RECORDS SUPPLIED
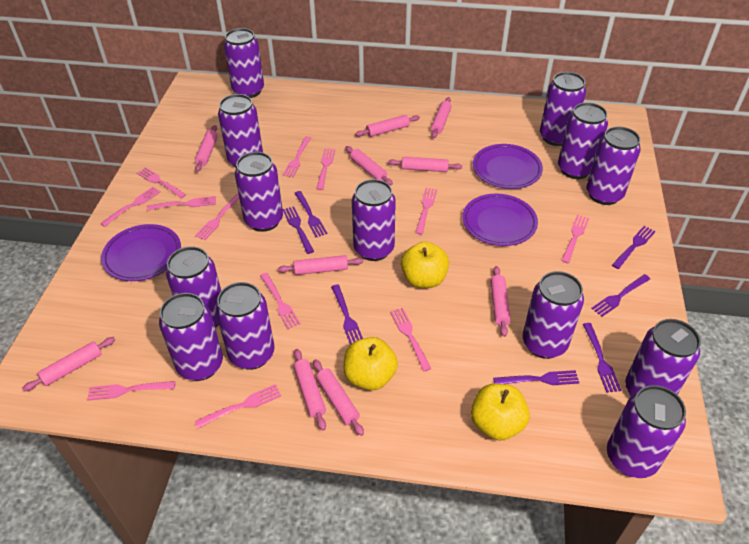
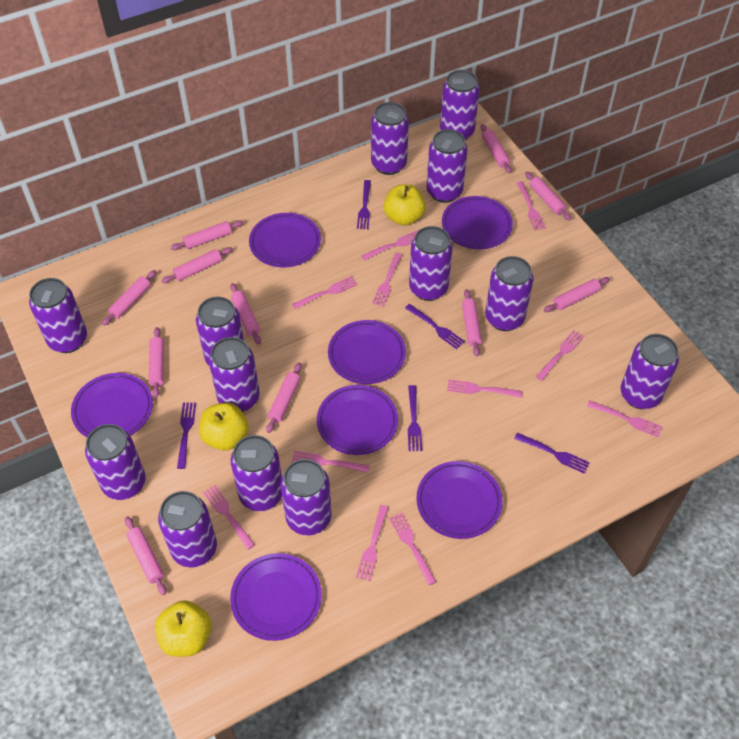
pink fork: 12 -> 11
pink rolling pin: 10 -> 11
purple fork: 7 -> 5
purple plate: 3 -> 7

...

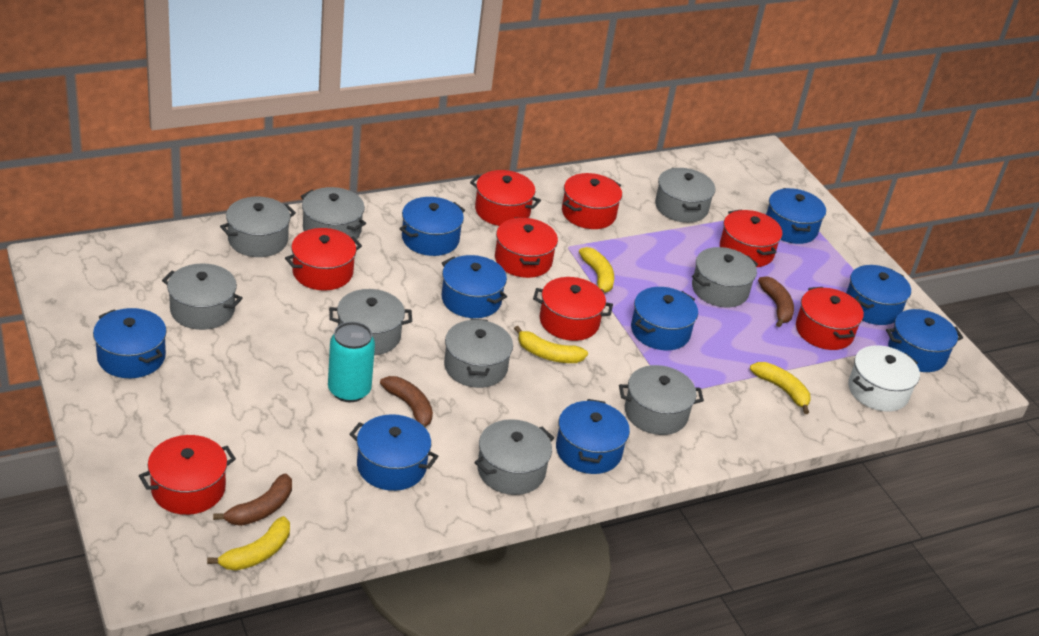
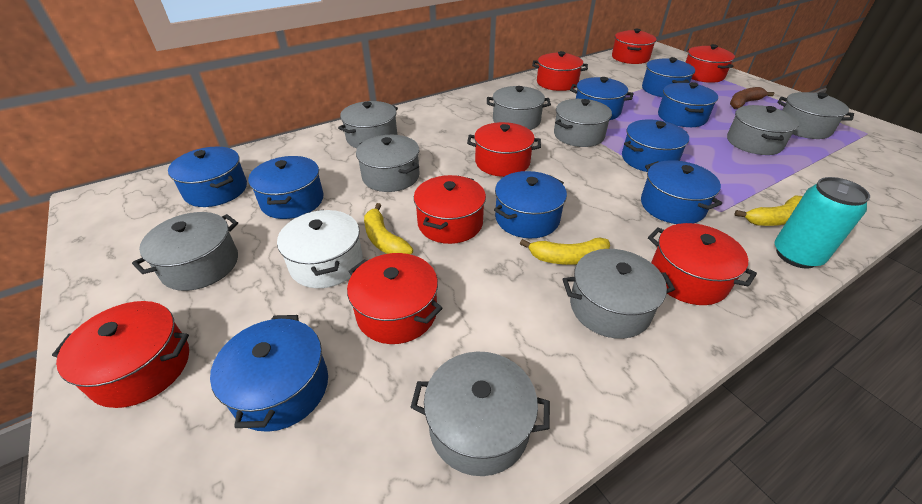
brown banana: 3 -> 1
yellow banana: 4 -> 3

WHAT YOU NEED TO DO
Filter the entries above down to the lines that hold the word "pink", and copy those lines.

EXERCISE ANSWER
pink fork: 12 -> 11
pink rolling pin: 10 -> 11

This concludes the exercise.